Work instructions
The answer should be a single number: how many lines in the material contain "switch".

Excerpted data
■ ■ ■ ■ ■
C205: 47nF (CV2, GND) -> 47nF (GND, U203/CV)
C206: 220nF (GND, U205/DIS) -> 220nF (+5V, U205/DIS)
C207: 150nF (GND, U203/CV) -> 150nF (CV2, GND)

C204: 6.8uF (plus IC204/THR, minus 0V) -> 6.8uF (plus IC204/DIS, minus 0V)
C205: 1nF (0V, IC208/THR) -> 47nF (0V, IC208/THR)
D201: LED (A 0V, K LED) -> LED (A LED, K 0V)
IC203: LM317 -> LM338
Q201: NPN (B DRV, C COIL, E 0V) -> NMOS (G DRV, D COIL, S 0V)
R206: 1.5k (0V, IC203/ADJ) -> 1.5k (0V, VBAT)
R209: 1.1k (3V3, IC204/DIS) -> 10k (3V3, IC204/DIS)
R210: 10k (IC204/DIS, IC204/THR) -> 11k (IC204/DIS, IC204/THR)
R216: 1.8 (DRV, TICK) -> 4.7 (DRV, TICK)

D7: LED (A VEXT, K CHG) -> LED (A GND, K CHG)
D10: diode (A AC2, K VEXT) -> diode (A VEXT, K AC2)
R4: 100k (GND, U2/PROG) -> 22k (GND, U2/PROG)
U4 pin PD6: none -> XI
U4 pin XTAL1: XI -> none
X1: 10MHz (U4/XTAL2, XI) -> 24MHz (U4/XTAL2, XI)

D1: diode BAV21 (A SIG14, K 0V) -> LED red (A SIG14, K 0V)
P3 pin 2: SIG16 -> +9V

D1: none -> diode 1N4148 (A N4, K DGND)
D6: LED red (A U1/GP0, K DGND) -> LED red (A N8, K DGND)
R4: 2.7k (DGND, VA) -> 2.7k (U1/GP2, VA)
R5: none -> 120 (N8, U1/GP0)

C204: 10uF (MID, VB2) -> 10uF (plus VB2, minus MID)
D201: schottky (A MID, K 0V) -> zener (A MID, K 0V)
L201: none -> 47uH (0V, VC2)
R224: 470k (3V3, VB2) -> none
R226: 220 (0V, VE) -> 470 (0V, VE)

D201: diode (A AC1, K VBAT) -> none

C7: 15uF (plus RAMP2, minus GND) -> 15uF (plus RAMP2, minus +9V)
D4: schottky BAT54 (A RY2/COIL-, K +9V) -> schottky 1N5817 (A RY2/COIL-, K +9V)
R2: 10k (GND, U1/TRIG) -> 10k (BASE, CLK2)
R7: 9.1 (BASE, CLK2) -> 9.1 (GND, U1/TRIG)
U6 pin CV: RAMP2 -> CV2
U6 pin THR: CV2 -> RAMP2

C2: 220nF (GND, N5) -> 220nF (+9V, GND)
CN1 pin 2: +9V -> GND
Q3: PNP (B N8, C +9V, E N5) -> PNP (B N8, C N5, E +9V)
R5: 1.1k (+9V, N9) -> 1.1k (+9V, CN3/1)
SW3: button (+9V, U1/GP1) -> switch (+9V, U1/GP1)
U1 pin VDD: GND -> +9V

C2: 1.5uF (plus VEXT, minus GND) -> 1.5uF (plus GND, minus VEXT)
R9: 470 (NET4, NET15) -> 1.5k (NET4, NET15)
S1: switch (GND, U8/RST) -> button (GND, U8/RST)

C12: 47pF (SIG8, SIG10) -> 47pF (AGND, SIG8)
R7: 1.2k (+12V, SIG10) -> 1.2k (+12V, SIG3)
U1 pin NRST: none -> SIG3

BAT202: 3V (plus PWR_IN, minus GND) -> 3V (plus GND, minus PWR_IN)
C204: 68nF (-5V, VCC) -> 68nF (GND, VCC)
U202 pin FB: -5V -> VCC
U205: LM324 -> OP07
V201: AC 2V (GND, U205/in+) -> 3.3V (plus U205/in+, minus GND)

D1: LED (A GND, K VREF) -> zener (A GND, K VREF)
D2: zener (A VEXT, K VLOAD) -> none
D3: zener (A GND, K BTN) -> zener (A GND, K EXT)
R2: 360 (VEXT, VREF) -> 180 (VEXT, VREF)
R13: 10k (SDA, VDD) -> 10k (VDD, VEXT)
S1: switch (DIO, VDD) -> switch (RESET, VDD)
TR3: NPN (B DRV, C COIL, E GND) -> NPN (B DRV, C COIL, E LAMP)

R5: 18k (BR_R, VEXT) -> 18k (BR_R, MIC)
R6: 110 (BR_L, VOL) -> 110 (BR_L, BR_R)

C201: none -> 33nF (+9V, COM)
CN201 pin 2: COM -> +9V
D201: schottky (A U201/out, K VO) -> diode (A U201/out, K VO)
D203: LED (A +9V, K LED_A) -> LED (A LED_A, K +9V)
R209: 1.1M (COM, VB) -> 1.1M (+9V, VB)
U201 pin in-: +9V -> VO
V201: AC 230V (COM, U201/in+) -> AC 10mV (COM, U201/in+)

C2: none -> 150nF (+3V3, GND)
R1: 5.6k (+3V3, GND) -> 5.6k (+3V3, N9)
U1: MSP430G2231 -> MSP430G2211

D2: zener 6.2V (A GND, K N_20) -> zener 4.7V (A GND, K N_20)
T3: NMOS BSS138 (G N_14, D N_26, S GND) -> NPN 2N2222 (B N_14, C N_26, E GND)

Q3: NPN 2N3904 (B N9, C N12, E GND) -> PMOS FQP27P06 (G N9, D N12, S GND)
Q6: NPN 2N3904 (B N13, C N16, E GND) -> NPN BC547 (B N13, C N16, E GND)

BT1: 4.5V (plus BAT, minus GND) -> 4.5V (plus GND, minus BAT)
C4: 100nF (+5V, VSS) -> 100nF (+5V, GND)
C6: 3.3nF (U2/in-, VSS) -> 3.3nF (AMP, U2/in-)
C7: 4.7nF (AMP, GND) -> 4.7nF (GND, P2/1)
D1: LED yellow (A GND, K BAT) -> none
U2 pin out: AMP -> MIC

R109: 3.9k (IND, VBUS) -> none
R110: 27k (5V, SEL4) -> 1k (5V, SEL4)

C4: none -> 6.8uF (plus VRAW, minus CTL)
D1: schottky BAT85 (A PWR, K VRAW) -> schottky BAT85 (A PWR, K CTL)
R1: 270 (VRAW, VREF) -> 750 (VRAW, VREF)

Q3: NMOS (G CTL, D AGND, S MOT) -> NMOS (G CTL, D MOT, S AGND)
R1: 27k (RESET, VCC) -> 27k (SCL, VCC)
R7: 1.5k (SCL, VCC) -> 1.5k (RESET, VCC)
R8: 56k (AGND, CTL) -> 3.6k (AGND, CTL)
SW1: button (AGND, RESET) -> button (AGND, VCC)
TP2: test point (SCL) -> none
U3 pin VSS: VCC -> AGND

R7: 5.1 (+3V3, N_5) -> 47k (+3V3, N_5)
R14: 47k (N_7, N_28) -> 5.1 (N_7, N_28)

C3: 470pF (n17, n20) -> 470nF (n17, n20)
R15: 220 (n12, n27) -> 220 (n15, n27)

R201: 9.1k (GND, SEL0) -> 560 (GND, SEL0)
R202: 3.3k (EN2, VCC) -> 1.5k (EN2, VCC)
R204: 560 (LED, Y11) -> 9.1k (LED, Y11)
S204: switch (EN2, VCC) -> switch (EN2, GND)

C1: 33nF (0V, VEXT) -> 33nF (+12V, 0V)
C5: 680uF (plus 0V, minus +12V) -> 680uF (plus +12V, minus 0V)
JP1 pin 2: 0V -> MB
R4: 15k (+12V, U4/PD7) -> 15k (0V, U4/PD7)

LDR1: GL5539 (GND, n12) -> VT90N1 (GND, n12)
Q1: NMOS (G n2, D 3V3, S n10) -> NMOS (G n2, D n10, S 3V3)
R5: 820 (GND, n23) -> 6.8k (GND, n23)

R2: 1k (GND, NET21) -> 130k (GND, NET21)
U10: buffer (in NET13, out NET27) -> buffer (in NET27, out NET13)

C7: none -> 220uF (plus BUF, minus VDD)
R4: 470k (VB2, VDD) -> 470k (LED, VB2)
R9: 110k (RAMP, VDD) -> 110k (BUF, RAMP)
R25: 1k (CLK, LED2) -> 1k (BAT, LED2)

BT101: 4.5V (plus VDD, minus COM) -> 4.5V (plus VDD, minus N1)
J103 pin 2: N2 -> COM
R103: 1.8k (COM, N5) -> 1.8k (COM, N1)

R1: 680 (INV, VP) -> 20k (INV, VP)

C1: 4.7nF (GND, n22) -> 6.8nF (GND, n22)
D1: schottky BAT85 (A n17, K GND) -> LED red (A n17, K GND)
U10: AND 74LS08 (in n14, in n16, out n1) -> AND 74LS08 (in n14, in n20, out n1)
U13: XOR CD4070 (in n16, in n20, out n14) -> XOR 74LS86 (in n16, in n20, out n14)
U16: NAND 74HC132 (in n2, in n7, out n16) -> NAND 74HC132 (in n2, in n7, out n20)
■ ■ ■ ■ ■
Reply
4